───── Stored records ─────
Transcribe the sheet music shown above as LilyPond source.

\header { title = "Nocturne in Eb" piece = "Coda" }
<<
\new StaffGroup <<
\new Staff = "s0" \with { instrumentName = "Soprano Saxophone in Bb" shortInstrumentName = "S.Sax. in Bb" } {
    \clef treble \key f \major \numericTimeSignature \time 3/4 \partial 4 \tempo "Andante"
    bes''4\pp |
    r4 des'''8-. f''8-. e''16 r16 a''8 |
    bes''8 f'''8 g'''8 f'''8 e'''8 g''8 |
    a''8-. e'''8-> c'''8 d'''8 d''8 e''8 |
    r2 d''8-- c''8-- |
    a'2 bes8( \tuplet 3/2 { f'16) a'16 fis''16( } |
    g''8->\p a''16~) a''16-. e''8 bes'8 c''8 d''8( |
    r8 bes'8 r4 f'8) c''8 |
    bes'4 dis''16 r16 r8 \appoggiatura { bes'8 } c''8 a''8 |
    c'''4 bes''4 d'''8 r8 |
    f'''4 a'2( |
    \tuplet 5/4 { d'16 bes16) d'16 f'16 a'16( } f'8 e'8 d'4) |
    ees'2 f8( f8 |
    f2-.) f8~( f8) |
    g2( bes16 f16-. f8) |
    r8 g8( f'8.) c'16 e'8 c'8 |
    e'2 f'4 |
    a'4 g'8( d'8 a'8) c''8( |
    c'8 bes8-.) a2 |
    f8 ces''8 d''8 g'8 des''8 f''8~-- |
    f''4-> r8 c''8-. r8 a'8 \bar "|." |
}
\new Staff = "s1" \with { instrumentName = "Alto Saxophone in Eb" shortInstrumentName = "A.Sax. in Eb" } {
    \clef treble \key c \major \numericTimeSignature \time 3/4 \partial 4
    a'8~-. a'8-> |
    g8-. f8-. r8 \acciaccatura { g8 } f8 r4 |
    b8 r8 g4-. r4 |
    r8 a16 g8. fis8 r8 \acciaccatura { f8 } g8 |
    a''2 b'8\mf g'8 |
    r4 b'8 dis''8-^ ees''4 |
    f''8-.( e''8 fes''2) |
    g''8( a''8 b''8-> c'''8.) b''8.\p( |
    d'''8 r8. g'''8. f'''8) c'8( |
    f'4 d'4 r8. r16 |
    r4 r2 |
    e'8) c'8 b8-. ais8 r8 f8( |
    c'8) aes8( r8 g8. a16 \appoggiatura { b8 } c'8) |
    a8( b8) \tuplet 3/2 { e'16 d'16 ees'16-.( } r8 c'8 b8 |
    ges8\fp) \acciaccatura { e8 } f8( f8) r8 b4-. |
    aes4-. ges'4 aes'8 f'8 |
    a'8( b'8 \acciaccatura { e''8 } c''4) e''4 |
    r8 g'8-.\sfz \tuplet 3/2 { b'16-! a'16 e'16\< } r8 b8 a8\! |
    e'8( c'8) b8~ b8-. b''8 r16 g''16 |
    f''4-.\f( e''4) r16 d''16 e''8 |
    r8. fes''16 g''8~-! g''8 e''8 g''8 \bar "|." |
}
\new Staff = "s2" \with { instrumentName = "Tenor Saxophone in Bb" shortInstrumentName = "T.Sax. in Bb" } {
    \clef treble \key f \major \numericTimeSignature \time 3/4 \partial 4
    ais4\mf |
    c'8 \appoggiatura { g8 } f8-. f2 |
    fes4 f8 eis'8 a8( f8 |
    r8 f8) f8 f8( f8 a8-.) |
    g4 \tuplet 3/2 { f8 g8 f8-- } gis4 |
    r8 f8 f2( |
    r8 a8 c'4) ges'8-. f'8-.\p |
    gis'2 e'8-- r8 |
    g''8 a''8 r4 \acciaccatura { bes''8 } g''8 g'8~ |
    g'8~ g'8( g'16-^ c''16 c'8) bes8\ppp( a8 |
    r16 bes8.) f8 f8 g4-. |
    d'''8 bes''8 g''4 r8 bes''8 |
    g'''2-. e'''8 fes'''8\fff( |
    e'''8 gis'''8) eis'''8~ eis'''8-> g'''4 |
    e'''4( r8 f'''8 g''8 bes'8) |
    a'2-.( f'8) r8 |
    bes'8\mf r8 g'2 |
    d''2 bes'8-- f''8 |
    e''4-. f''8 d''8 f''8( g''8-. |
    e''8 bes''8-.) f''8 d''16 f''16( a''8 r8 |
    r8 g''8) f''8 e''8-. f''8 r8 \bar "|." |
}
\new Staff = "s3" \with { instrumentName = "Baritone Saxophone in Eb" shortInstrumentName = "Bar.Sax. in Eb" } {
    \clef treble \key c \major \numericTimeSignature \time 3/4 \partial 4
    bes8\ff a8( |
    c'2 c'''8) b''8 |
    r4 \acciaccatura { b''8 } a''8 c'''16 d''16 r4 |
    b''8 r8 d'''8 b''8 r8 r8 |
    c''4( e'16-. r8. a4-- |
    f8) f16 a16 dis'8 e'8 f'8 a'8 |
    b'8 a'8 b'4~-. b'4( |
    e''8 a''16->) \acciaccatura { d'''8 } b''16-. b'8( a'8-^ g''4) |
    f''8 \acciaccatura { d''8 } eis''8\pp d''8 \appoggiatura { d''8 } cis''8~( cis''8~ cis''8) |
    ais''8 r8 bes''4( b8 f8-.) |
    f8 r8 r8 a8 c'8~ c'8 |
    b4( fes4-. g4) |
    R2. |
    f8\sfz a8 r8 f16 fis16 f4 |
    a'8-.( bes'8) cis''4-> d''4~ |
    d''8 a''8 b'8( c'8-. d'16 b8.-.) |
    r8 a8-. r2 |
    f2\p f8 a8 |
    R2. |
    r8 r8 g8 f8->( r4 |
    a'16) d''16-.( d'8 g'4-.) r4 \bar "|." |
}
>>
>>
─────
Exercise aim >>
Which lines in the rows above contain the string "major"? Pull out each one, matching case exactly.

Complete output >>
    \clef treble \key f \major \numericTimeSignature \time 3/4 \partial 4 \tempo "Andante"
    \clef treble \key c \major \numericTimeSignature \time 3/4 \partial 4
    \clef treble \key f \major \numericTimeSignature \time 3/4 \partial 4
    \clef treble \key c \major \numericTimeSignature \time 3/4 \partial 4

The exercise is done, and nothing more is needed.